What you are asked to do = From the listing below, extract each entry exactly as written, minus the images.
*** Opening Exercise material ***
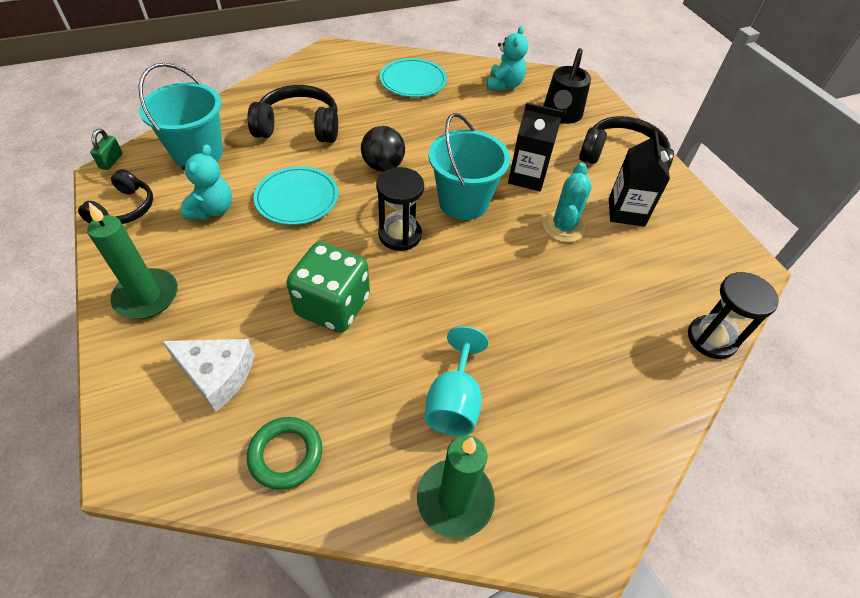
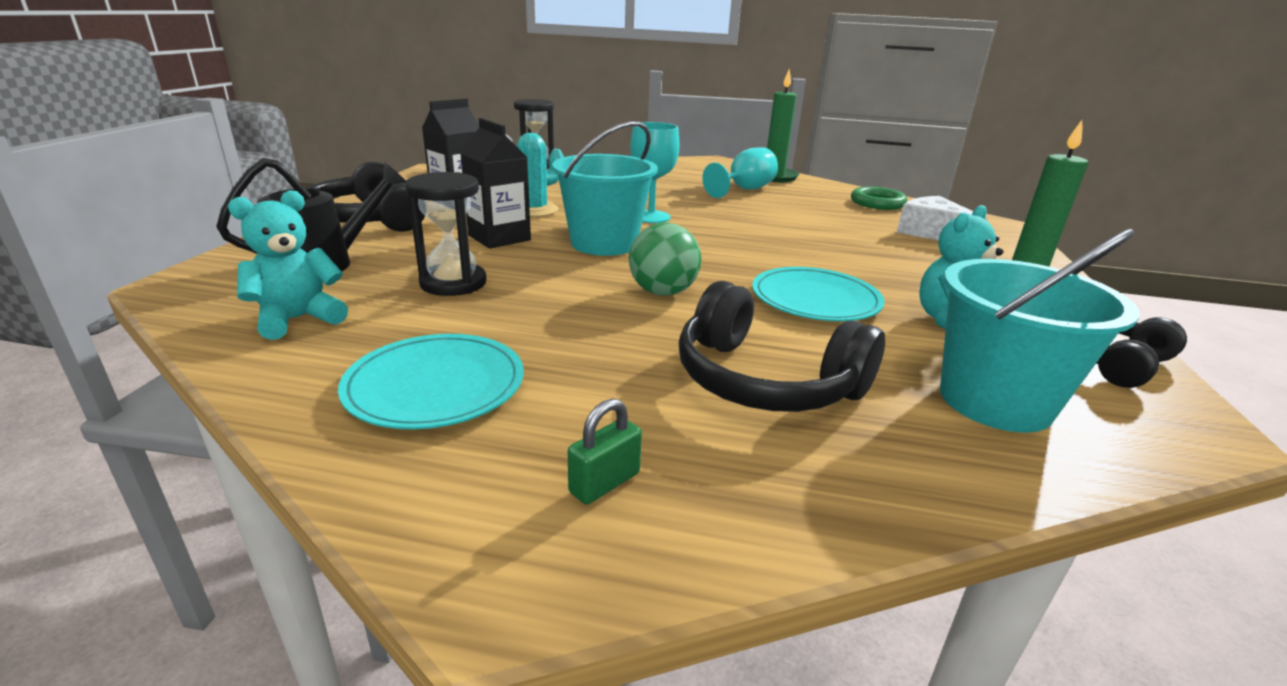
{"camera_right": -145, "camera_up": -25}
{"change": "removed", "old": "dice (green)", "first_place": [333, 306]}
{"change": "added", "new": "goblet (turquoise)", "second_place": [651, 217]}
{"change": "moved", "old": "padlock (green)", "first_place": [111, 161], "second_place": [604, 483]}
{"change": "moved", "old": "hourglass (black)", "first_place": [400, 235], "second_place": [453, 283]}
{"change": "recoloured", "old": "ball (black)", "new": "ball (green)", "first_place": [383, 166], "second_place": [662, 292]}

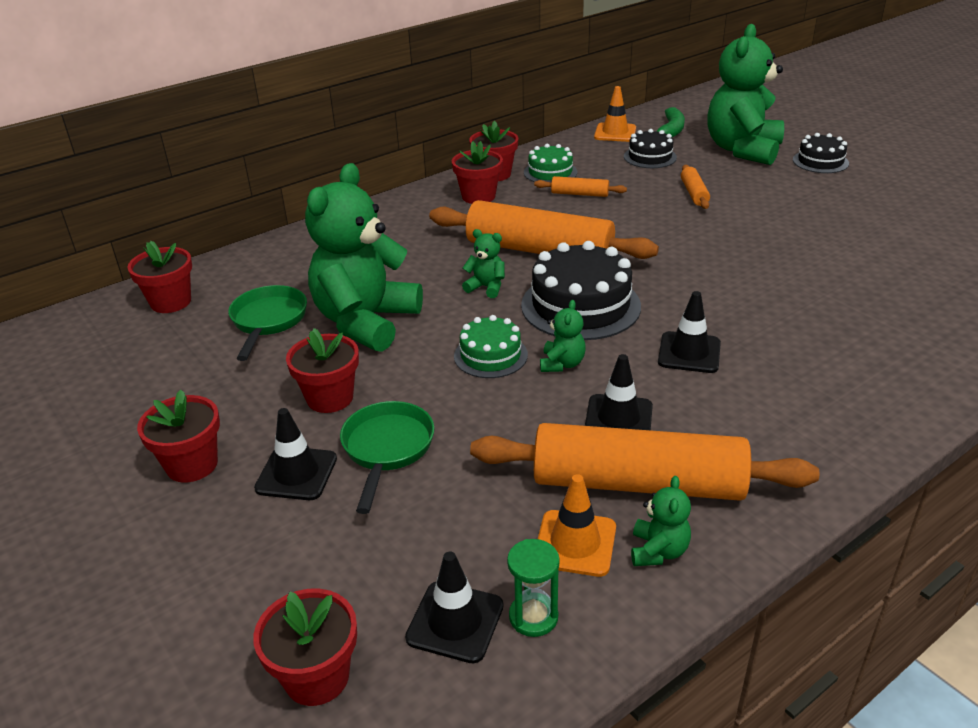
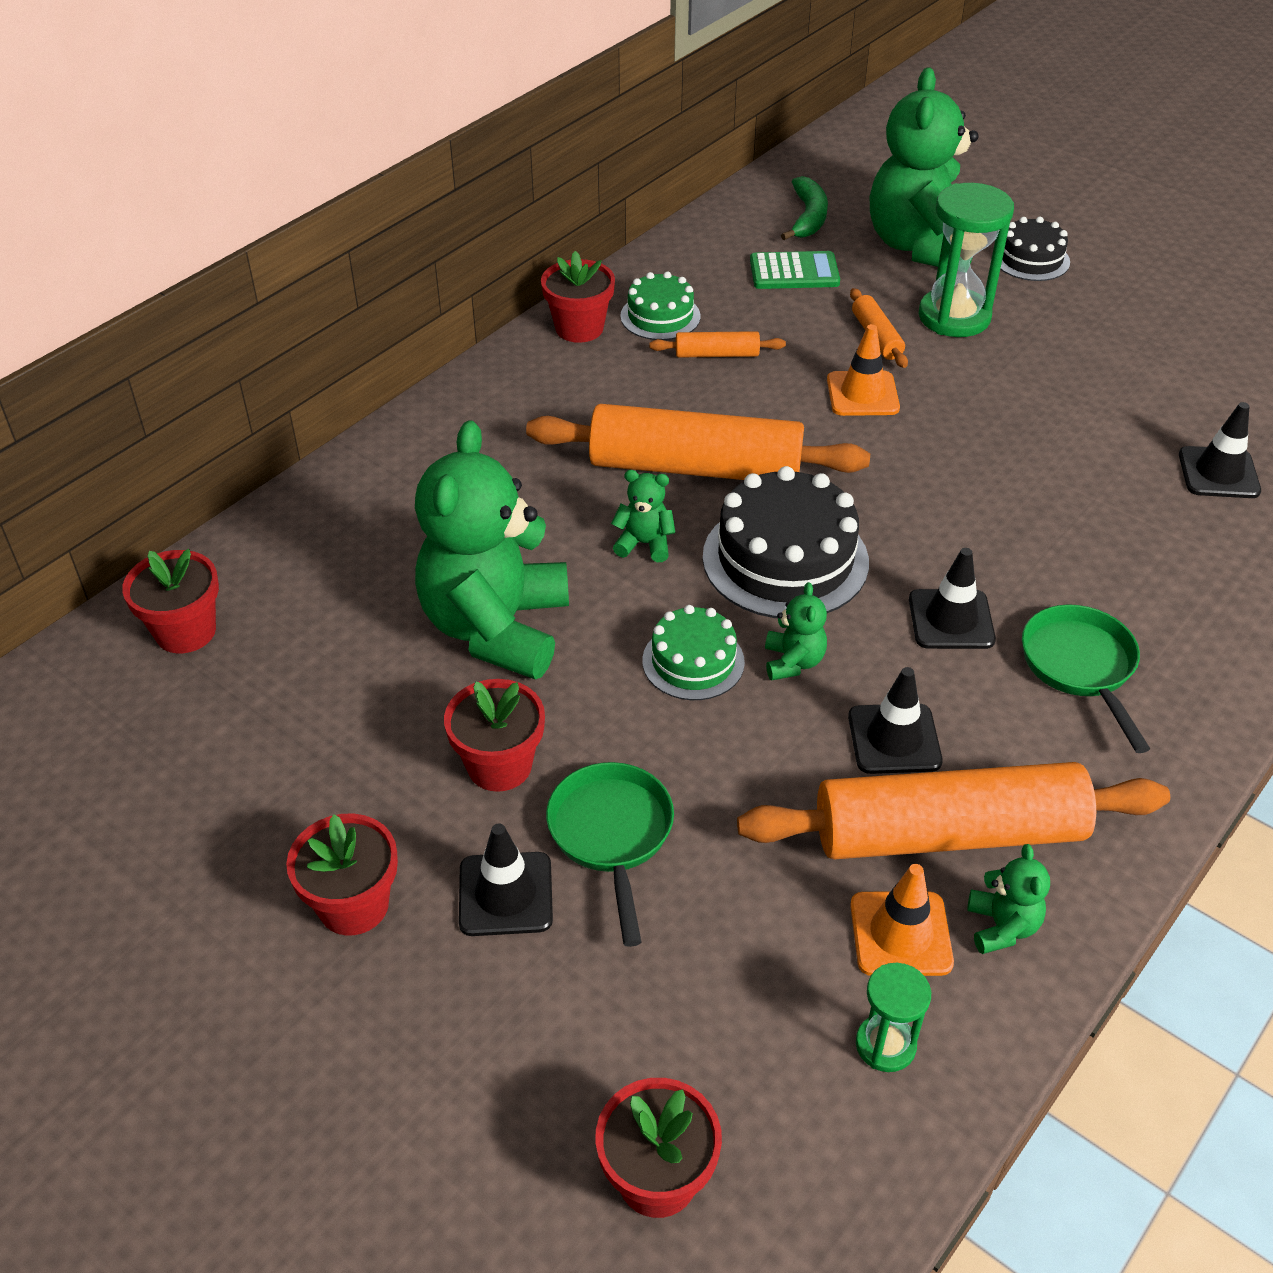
{"camera_right": -15, "camera_up": 10}
{"change": "removed", "old": "flower pot (red)", "first_place": [478, 196]}
{"change": "added", "new": "hourglass (green)", "second_place": [954, 317]}
{"change": "moved", "old": "pan (green)", "first_place": [268, 321], "second_place": [1080, 667]}
{"change": "moved", "old": "traffic cone (black)", "first_place": [455, 622], "second_place": [1218, 473]}
{"change": "moved", "old": "traffic cone (orange)", "first_place": [615, 133], "second_place": [862, 394]}
{"change": "replaced", "old": "cake (black)", "new": "calculator (green)", "first_place": [650, 157], "second_place": [794, 272]}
*** Closing Exercise material ***
Your response =
{"camera_right": -145, "camera_up": -25}
{"change": "removed", "old": "dice (green)", "first_place": [333, 306]}
{"change": "added", "new": "goblet (turquoise)", "second_place": [651, 217]}
{"change": "moved", "old": "padlock (green)", "first_place": [111, 161], "second_place": [604, 483]}
{"change": "moved", "old": "hourglass (black)", "first_place": [400, 235], "second_place": [453, 283]}
{"change": "recoloured", "old": "ball (black)", "new": "ball (green)", "first_place": [383, 166], "second_place": [662, 292]}

{"camera_right": -15, "camera_up": 10}
{"change": "removed", "old": "flower pot (red)", "first_place": [478, 196]}
{"change": "added", "new": "hourglass (green)", "second_place": [954, 317]}
{"change": "moved", "old": "pan (green)", "first_place": [268, 321], "second_place": [1080, 667]}
{"change": "moved", "old": "traffic cone (black)", "first_place": [455, 622], "second_place": [1218, 473]}
{"change": "moved", "old": "traffic cone (orange)", "first_place": [615, 133], "second_place": [862, 394]}
{"change": "replaced", "old": "cake (black)", "new": "calculator (green)", "first_place": [650, 157], "second_place": [794, 272]}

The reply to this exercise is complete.